Write out only the final part of the records below. It begins with the line that contains "cyan arrow: (93, 88)" and ends with the last line.
+++ Material for the task +++
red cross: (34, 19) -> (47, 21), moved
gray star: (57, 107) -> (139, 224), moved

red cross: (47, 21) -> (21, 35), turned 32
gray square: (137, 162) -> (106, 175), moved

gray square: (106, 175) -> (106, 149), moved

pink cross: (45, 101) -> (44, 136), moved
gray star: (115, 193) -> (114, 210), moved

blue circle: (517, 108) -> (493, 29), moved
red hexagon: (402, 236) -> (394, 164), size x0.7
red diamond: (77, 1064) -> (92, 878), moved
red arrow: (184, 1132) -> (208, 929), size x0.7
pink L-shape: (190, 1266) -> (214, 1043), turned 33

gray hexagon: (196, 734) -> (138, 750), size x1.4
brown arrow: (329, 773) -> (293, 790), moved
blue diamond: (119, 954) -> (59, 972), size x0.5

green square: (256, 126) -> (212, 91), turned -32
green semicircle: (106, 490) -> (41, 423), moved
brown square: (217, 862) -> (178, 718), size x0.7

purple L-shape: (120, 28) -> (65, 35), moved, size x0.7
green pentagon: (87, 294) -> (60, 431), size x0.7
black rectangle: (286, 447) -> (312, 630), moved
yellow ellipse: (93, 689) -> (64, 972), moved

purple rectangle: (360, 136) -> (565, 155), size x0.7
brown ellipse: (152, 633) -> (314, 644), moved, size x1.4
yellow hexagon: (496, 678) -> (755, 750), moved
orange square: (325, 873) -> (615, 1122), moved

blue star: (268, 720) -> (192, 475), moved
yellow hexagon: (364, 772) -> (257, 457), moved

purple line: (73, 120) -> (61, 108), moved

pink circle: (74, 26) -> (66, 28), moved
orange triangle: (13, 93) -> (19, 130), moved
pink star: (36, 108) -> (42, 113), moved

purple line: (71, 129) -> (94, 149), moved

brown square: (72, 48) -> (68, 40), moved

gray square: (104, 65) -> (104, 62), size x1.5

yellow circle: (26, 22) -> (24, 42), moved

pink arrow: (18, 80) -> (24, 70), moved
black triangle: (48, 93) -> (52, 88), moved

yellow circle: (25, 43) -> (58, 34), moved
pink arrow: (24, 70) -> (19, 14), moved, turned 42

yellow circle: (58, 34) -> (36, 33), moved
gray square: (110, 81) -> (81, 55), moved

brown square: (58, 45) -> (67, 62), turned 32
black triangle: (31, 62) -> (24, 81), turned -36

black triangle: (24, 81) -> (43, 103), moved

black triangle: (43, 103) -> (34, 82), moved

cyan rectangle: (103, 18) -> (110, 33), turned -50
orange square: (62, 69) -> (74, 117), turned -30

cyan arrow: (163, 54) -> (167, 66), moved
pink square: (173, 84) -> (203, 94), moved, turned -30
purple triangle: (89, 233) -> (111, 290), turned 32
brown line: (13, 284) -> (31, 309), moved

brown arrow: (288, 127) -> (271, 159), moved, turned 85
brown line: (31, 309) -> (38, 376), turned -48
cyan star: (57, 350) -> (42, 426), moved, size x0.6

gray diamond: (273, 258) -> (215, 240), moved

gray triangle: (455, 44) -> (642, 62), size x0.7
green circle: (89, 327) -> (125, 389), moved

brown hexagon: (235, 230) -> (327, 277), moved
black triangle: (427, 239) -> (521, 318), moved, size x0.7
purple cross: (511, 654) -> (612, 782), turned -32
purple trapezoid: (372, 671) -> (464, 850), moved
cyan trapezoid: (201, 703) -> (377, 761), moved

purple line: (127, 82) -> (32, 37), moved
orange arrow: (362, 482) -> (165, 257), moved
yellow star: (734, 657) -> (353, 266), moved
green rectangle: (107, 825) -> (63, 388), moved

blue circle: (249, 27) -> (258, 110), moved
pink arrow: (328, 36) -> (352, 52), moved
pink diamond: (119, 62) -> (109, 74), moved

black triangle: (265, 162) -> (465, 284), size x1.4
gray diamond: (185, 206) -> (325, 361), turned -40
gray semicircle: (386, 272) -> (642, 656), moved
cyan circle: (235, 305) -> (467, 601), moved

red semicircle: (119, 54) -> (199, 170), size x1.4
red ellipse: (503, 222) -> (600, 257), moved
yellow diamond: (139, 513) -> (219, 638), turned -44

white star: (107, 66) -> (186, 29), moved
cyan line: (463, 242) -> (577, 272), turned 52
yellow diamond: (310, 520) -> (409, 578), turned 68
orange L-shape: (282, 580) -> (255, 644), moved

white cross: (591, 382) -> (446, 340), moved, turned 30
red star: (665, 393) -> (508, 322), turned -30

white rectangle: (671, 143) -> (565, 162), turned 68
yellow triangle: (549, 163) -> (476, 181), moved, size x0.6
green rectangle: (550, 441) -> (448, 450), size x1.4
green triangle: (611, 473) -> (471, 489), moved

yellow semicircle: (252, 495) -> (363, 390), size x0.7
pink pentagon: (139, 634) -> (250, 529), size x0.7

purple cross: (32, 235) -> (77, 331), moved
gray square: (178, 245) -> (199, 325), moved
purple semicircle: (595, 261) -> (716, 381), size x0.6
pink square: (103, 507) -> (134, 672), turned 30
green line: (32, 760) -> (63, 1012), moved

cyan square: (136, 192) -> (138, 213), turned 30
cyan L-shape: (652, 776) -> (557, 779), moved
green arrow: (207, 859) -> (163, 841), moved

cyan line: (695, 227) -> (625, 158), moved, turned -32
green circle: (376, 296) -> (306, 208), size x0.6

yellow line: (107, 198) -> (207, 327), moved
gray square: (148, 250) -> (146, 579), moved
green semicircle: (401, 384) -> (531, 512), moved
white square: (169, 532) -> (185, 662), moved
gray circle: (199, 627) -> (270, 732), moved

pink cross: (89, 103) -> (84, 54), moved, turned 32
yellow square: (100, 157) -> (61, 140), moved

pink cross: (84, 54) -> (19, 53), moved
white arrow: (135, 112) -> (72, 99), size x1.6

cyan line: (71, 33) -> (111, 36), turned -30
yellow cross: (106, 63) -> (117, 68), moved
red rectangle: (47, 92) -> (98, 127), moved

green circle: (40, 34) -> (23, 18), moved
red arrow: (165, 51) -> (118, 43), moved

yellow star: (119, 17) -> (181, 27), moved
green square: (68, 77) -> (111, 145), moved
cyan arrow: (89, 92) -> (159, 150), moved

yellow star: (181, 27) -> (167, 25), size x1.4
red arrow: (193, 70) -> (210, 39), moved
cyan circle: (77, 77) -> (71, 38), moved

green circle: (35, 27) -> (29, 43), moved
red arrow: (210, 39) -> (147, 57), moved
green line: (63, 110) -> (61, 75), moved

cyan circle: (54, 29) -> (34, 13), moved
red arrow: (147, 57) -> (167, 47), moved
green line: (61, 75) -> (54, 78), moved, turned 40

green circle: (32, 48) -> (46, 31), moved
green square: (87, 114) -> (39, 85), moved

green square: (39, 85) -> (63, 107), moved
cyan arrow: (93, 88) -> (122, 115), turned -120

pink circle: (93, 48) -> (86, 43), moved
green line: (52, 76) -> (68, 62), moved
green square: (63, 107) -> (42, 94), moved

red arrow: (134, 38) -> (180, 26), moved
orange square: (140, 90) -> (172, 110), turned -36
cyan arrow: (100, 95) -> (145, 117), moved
+++
= Answer for the task =
cyan arrow: (93, 88) -> (122, 115), turned -120

pink circle: (93, 48) -> (86, 43), moved
green line: (52, 76) -> (68, 62), moved
green square: (63, 107) -> (42, 94), moved

red arrow: (134, 38) -> (180, 26), moved
orange square: (140, 90) -> (172, 110), turned -36
cyan arrow: (100, 95) -> (145, 117), moved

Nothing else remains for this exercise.